(Edit tracking data)
+---+
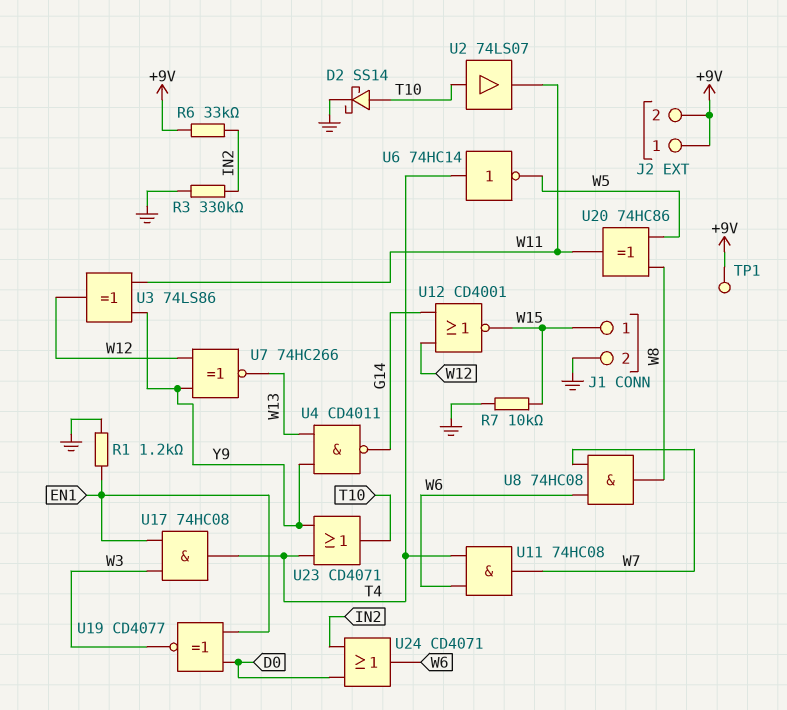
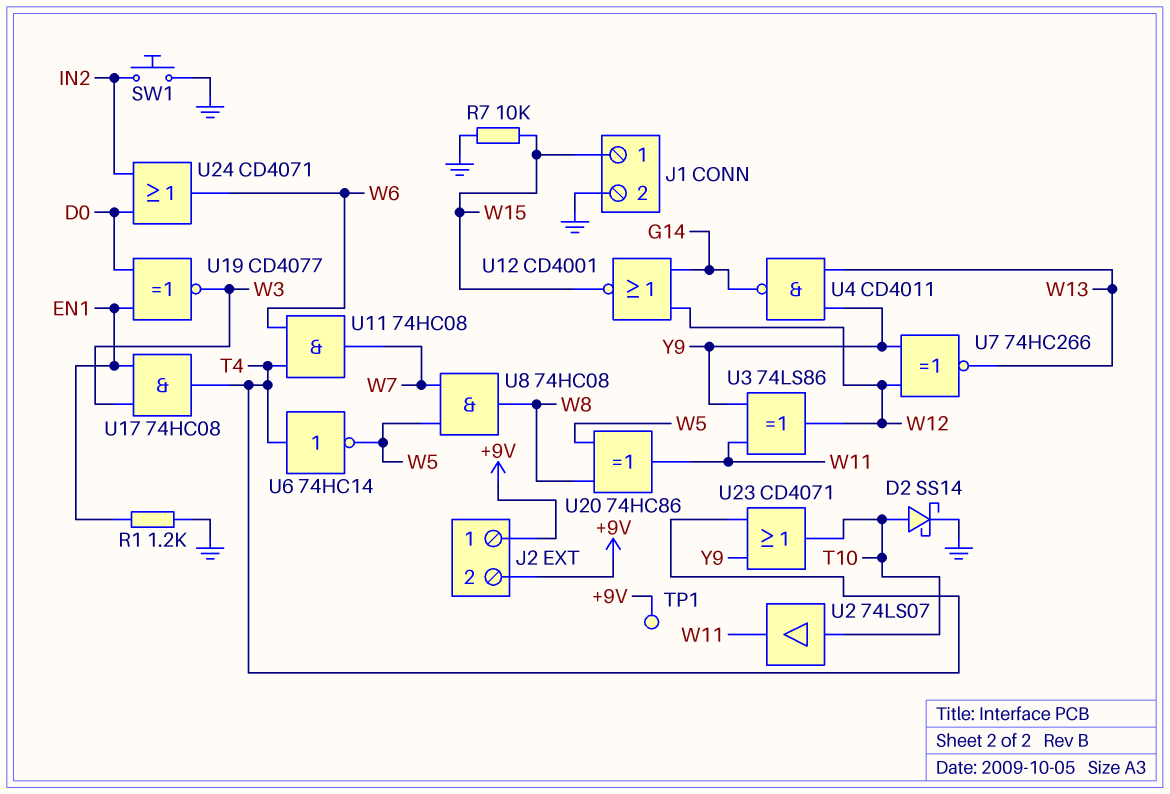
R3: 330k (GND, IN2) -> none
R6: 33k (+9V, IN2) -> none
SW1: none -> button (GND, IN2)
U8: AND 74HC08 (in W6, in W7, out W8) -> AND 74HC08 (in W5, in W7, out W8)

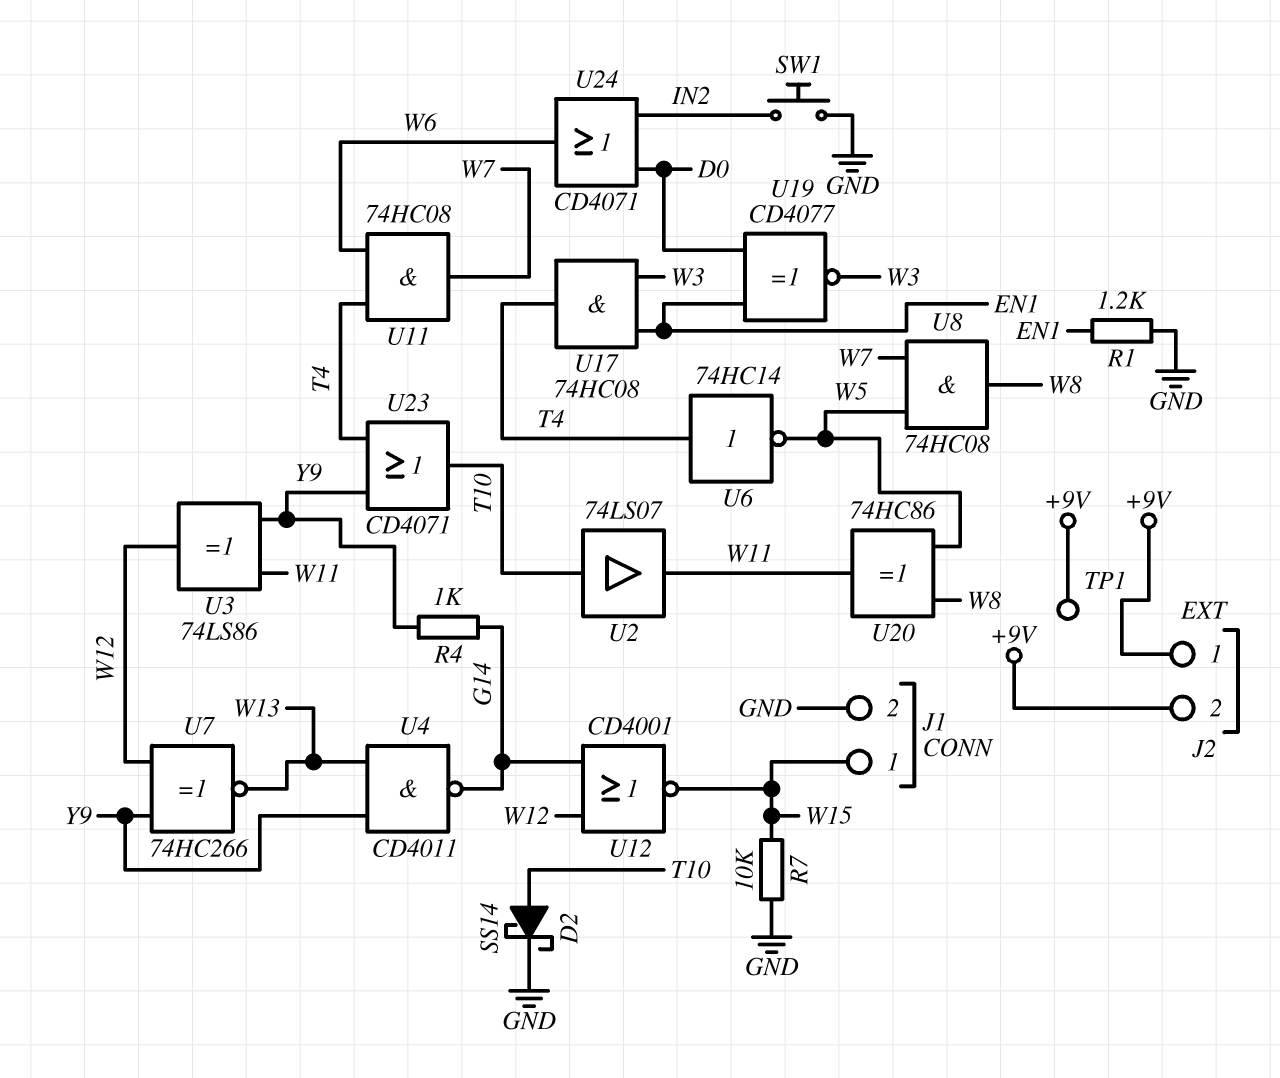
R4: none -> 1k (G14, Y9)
+---+
EXERCISE REQUIREMENTS:
The copy should match the records above exactly, except that pictures are dropped.

THE COMPLETED TASK:
R3: 330k (GND, IN2) -> none
R6: 33k (+9V, IN2) -> none
SW1: none -> button (GND, IN2)
U8: AND 74HC08 (in W6, in W7, out W8) -> AND 74HC08 (in W5, in W7, out W8)

R4: none -> 1k (G14, Y9)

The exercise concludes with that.